### Data excerpt:
........

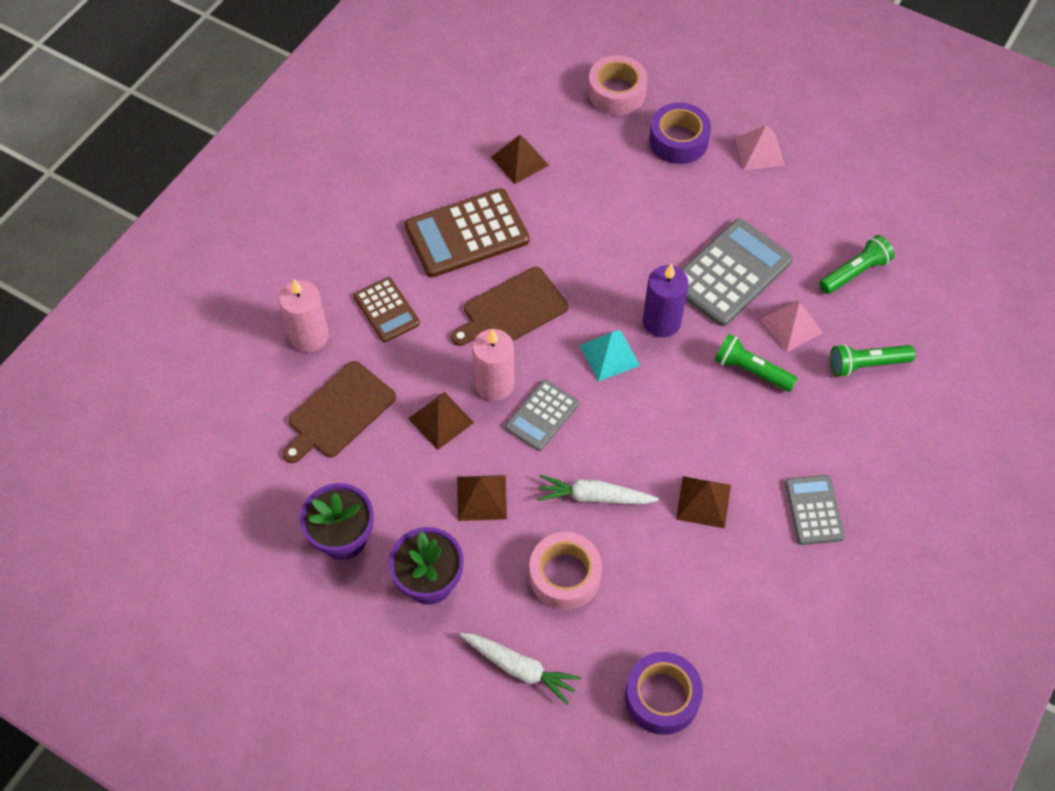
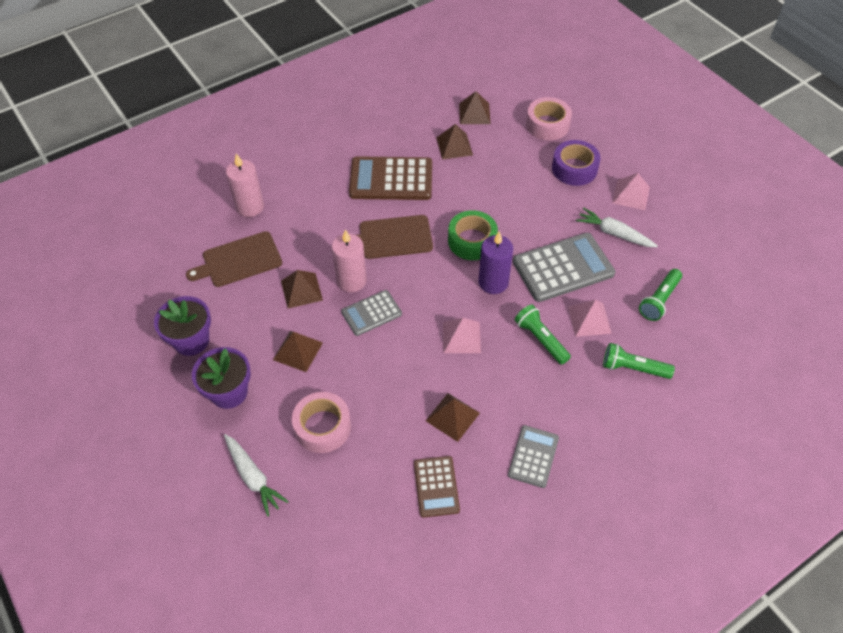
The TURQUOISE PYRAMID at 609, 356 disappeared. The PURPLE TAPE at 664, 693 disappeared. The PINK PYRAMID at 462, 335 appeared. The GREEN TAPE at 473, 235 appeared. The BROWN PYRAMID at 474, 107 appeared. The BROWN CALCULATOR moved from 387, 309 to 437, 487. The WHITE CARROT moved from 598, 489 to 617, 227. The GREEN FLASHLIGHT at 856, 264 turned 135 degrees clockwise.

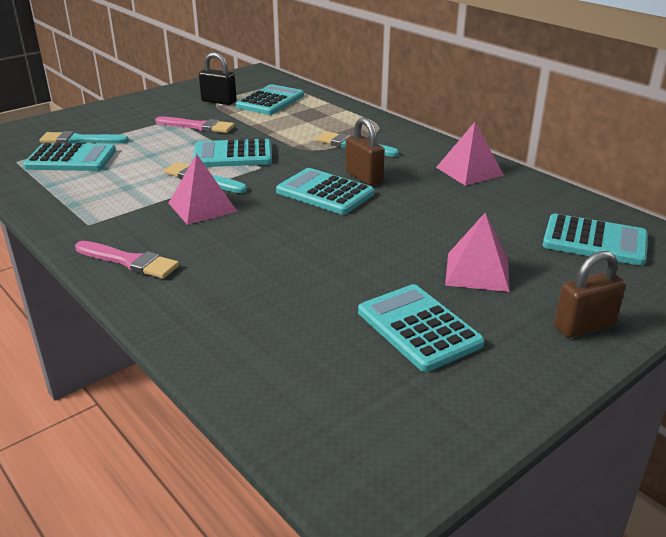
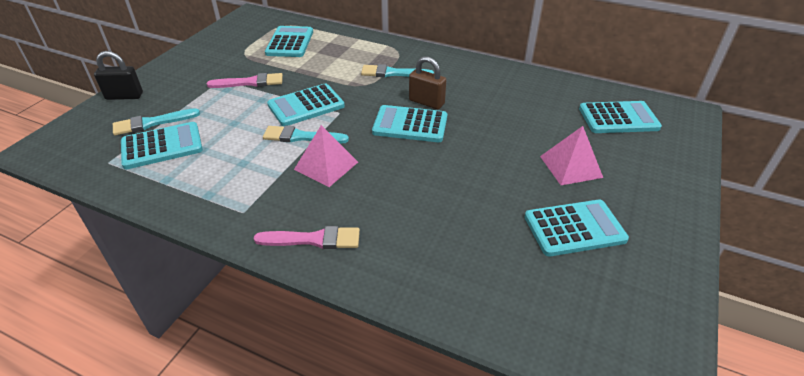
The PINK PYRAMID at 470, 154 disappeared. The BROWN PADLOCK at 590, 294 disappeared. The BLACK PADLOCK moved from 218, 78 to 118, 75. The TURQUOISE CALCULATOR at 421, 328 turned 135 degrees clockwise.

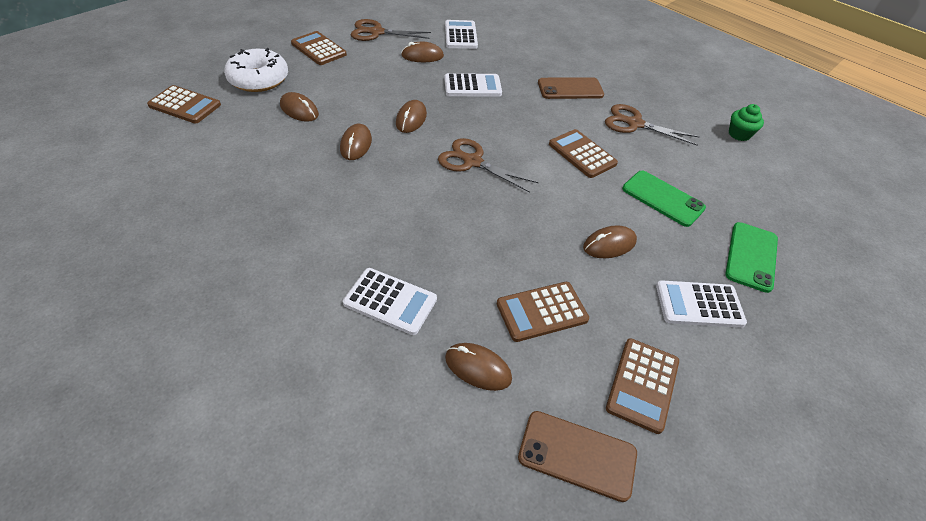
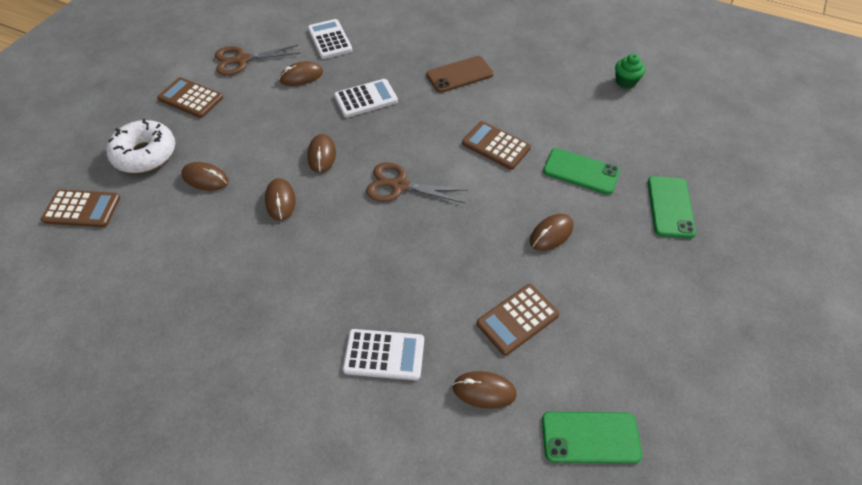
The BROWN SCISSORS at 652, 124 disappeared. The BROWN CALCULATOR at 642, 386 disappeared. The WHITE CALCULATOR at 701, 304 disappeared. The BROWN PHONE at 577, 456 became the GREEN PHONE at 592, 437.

........

### What is needed:
Wherever the word "degrees" appears in the listing above, copy that line.

### Response to this task:
The TURQUOISE PYRAMID at 609, 356 disappeared. The PURPLE TAPE at 664, 693 disappeared. The PINK PYRAMID at 462, 335 appeared. The GREEN TAPE at 473, 235 appeared. The BROWN PYRAMID at 474, 107 appeared. The BROWN CALCULATOR moved from 387, 309 to 437, 487. The WHITE CARROT moved from 598, 489 to 617, 227. The GREEN FLASHLIGHT at 856, 264 turned 135 degrees clockwise.
The PINK PYRAMID at 470, 154 disappeared. The BROWN PADLOCK at 590, 294 disappeared. The BLACK PADLOCK moved from 218, 78 to 118, 75. The TURQUOISE CALCULATOR at 421, 328 turned 135 degrees clockwise.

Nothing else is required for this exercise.